[Data excerpts]
------------------------
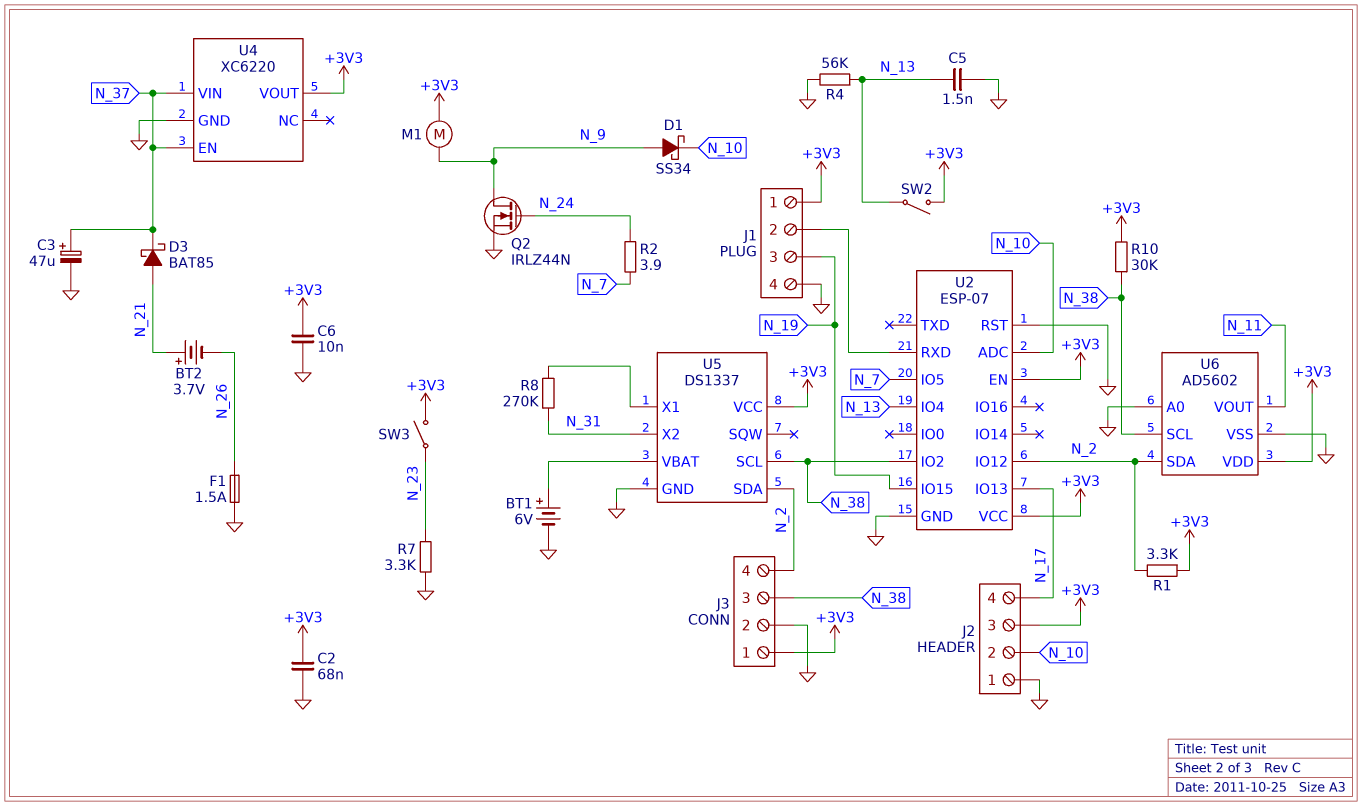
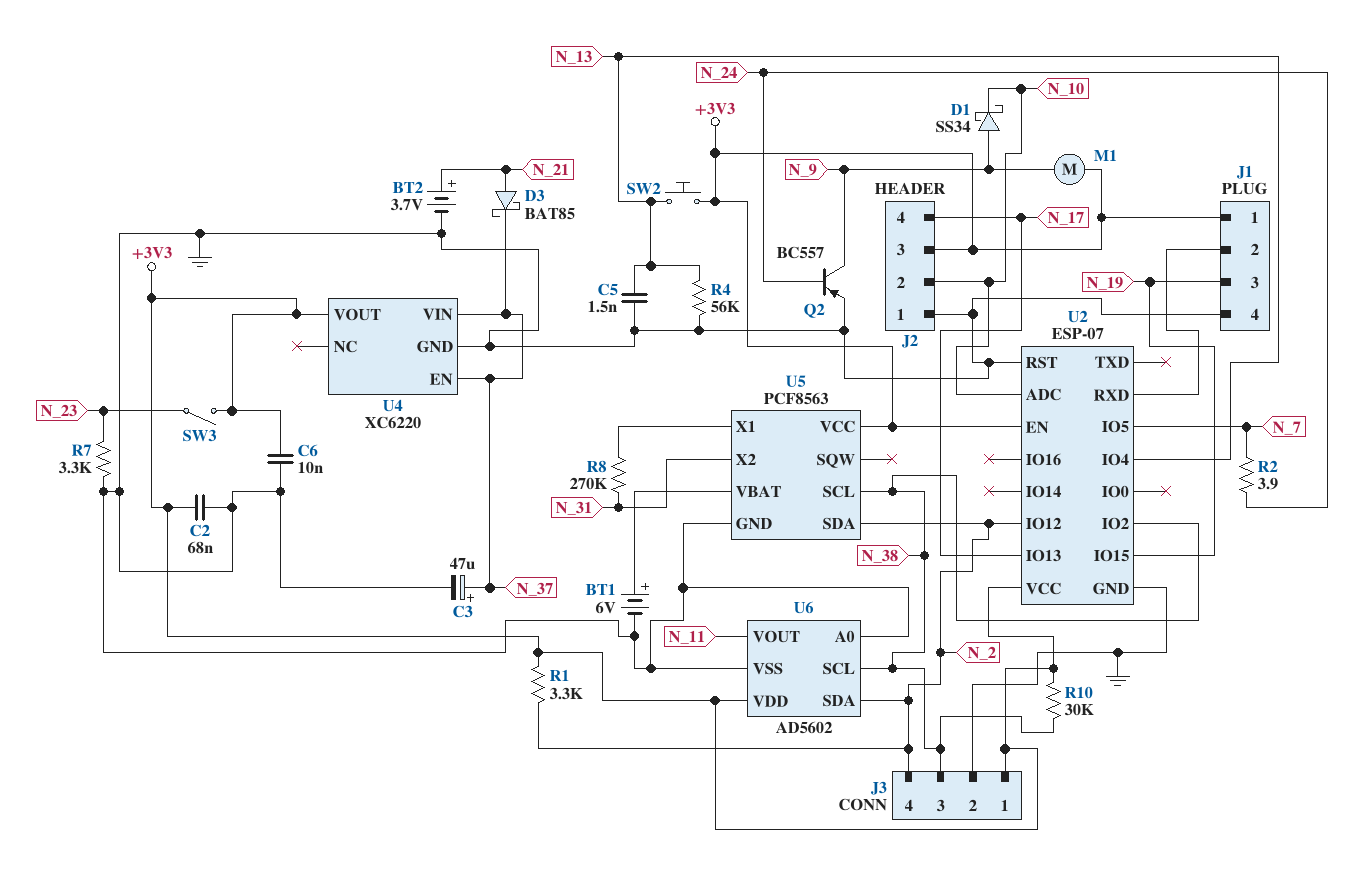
BT2: 3.7V (plus N_21, minus N_26) -> 3.7V (plus N_21, minus GND)
F1: 1.5A (GND, N_26) -> none
Q2: NMOS IRLZ44N (G N_24, D N_9, S GND) -> PNP BC557 (B N_24, C N_9, E GND)
SW2: switch (+3V3, N_13) -> button (+3V3, N_13)
U5: DS1337 -> PCF8563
------------------------
▶ _WHAT IS NEEDED_: Could you retype every record above exactly, leaving the pictures out?

▶ _TASK ANSWER_:
BT2: 3.7V (plus N_21, minus N_26) -> 3.7V (plus N_21, minus GND)
F1: 1.5A (GND, N_26) -> none
Q2: NMOS IRLZ44N (G N_24, D N_9, S GND) -> PNP BC557 (B N_24, C N_9, E GND)
SW2: switch (+3V3, N_13) -> button (+3V3, N_13)
U5: DS1337 -> PCF8563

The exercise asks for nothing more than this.